LISTED ENTRIES Start Marker

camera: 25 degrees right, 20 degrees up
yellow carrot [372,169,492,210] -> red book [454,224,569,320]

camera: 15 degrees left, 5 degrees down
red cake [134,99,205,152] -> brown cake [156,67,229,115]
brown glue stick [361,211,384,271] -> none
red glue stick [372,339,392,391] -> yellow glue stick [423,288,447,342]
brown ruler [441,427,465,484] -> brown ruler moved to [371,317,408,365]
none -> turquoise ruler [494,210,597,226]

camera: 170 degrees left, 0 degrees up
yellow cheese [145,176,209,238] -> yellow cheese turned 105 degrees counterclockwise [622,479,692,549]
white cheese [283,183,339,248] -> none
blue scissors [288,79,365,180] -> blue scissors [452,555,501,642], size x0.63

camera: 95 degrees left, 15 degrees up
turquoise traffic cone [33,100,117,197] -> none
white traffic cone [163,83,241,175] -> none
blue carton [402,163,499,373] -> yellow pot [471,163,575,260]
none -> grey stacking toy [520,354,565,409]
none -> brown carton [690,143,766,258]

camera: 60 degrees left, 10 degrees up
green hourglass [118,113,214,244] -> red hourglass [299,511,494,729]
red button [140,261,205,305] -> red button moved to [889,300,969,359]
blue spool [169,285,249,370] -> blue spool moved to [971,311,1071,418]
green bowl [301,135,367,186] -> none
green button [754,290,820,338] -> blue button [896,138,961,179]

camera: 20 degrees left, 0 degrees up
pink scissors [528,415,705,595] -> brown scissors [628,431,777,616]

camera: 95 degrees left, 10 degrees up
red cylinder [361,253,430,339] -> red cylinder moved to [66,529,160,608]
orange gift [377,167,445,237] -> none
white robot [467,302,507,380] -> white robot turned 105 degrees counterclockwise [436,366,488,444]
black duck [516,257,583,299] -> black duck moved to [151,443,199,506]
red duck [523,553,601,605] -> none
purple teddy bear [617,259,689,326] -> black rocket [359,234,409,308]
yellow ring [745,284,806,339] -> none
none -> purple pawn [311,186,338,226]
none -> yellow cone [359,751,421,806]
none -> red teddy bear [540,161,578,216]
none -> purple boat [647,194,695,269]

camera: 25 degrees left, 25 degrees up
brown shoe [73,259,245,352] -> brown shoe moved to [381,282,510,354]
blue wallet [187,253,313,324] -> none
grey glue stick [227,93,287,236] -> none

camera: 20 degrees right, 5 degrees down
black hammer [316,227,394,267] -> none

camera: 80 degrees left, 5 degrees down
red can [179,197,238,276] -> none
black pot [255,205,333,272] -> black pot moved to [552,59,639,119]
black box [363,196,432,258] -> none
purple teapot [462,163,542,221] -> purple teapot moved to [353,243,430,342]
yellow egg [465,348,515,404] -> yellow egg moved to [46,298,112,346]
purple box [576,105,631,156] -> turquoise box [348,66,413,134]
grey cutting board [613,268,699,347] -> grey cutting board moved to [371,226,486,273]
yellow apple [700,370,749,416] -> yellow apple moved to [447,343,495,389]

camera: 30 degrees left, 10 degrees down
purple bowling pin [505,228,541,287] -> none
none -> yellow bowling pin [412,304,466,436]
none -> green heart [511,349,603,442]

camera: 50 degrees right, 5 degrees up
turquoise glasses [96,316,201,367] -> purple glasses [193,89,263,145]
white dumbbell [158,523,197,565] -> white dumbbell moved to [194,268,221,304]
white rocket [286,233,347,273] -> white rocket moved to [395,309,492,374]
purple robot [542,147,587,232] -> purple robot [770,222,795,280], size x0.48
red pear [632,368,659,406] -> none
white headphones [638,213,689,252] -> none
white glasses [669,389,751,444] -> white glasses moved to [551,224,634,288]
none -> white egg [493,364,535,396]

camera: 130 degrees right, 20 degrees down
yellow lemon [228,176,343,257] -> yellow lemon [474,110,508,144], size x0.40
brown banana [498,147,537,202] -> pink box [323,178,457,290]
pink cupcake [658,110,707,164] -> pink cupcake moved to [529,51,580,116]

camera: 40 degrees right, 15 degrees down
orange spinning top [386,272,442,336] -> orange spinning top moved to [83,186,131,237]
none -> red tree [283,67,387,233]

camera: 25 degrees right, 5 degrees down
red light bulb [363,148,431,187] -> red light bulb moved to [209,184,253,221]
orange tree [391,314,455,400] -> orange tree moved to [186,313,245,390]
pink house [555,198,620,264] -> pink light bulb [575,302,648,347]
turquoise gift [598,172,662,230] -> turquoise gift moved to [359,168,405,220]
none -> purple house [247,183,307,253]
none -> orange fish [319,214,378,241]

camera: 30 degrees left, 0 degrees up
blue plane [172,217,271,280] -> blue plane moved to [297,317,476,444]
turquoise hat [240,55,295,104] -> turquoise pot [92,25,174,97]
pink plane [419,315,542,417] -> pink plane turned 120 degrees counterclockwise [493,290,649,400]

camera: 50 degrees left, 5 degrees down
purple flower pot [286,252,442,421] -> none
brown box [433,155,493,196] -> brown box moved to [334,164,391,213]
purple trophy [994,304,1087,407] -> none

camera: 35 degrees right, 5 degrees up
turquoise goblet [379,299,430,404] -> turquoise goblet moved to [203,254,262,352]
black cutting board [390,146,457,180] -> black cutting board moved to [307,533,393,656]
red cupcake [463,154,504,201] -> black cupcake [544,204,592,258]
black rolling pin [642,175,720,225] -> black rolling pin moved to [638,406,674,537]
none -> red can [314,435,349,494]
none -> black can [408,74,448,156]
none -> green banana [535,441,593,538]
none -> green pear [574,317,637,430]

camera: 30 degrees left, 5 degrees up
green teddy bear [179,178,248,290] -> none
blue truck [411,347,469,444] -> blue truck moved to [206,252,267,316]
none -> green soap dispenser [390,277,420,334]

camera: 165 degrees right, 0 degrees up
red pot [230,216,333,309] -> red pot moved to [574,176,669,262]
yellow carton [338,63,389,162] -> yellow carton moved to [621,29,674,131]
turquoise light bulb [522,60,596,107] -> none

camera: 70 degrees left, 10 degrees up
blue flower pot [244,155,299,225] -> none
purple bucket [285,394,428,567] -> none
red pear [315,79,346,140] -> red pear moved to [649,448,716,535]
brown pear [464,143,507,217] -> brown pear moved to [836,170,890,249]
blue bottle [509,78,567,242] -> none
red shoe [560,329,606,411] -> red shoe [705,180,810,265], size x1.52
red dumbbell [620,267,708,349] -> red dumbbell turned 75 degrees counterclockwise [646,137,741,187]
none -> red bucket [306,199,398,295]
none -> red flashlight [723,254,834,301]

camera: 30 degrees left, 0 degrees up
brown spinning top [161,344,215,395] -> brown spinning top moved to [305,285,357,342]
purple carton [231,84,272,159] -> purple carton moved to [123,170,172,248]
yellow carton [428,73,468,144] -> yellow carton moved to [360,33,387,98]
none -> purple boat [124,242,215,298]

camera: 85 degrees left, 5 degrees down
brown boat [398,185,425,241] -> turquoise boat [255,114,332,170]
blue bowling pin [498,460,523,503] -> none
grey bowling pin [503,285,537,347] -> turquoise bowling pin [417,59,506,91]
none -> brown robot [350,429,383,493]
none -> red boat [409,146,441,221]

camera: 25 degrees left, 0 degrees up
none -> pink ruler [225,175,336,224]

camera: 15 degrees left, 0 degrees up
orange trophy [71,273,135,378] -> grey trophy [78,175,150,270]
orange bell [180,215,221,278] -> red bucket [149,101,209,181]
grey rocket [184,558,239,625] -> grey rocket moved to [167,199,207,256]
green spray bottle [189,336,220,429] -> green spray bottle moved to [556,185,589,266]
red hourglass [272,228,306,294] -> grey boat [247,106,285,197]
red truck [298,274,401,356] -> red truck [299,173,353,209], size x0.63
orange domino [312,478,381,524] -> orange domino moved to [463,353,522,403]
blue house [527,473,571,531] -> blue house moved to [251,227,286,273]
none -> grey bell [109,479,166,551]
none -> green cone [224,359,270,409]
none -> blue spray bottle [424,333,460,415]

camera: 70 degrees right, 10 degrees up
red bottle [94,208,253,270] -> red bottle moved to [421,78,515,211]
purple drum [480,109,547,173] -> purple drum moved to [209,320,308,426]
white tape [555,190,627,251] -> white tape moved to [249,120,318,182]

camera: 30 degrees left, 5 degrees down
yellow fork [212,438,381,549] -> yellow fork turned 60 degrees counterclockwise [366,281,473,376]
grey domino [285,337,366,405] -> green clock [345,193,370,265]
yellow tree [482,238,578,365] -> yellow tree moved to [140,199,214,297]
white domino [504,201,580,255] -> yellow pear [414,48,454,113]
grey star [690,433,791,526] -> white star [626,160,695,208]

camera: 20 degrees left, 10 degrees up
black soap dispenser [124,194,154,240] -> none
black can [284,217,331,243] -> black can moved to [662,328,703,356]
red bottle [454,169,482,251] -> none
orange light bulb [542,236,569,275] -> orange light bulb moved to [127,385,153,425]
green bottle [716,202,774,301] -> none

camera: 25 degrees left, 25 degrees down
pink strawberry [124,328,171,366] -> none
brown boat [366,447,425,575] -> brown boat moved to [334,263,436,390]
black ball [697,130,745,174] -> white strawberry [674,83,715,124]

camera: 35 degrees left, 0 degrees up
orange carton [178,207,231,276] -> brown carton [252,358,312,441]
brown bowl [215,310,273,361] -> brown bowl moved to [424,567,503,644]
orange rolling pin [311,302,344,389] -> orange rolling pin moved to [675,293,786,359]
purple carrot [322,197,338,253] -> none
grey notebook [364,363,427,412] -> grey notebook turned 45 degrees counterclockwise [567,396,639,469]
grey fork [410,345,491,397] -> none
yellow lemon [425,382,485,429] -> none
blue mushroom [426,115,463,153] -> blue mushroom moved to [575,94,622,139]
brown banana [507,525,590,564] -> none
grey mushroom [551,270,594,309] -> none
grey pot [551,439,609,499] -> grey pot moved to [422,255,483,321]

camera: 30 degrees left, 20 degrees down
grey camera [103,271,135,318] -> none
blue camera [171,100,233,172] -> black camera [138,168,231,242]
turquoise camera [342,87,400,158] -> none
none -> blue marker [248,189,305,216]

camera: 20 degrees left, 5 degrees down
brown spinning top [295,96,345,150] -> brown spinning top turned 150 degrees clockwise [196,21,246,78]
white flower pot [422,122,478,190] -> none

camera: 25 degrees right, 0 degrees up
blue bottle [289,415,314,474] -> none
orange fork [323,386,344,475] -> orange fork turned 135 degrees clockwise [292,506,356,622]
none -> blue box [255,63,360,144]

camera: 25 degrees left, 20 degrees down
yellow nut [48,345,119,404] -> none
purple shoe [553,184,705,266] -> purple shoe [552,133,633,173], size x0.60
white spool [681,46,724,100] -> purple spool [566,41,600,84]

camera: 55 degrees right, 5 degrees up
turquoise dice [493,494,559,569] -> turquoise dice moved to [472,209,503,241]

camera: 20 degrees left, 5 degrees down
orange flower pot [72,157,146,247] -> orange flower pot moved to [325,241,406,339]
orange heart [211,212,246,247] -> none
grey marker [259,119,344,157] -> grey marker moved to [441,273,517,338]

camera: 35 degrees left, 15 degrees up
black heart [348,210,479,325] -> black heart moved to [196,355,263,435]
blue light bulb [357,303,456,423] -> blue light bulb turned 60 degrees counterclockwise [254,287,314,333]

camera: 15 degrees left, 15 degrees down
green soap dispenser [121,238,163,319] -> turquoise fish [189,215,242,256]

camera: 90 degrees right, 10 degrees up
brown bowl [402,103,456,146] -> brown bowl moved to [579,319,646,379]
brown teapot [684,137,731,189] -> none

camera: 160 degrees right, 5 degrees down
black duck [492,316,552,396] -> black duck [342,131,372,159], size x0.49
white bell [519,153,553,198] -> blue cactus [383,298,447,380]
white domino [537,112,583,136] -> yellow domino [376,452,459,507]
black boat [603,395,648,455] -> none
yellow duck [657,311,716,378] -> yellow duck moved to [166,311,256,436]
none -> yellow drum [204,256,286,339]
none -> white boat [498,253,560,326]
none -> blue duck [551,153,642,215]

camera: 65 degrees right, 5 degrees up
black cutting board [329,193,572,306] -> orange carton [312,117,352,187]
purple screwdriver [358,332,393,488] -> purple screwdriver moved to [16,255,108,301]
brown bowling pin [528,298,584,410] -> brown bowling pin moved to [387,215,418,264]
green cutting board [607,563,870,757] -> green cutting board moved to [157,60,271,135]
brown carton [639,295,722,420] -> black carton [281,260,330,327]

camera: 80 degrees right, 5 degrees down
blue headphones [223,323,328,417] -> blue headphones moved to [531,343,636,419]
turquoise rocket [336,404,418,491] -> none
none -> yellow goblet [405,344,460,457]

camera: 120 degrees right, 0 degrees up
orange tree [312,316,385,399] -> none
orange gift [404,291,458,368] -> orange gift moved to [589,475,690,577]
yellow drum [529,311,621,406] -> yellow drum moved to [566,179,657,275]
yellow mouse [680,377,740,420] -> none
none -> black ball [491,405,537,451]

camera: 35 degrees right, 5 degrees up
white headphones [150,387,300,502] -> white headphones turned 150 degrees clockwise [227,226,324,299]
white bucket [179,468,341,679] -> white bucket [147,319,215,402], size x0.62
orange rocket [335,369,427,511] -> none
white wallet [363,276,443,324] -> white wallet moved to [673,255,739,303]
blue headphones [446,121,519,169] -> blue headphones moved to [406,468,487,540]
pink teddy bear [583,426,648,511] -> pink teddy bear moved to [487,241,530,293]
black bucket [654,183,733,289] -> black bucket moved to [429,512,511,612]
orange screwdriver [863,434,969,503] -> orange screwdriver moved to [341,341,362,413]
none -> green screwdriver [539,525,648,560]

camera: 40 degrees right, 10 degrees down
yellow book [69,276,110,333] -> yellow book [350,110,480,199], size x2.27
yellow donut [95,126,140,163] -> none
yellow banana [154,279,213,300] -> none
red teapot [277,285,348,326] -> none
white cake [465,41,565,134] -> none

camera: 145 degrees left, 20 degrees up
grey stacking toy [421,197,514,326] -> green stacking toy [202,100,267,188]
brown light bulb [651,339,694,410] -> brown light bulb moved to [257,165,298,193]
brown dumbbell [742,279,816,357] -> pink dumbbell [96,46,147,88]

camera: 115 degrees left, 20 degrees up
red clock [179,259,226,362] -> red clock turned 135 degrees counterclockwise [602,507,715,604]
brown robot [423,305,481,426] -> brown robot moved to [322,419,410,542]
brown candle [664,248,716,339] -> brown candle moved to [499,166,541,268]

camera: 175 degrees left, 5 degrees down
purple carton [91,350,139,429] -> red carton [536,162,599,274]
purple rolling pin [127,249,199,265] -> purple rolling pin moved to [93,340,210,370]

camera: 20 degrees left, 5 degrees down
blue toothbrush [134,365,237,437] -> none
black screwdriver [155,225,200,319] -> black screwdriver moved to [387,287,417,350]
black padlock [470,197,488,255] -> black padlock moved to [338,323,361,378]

LISTED ENTRIES End Marker

• **PROBLEM REQUIREMENTS**: Go through the listing, and whenever a line contains the string "plane", copy that line.

• **SOLUTION**:
blue plane [172,217,271,280] -> blue plane moved to [297,317,476,444]
pink plane [419,315,542,417] -> pink plane turned 120 degrees counterclockwise [493,290,649,400]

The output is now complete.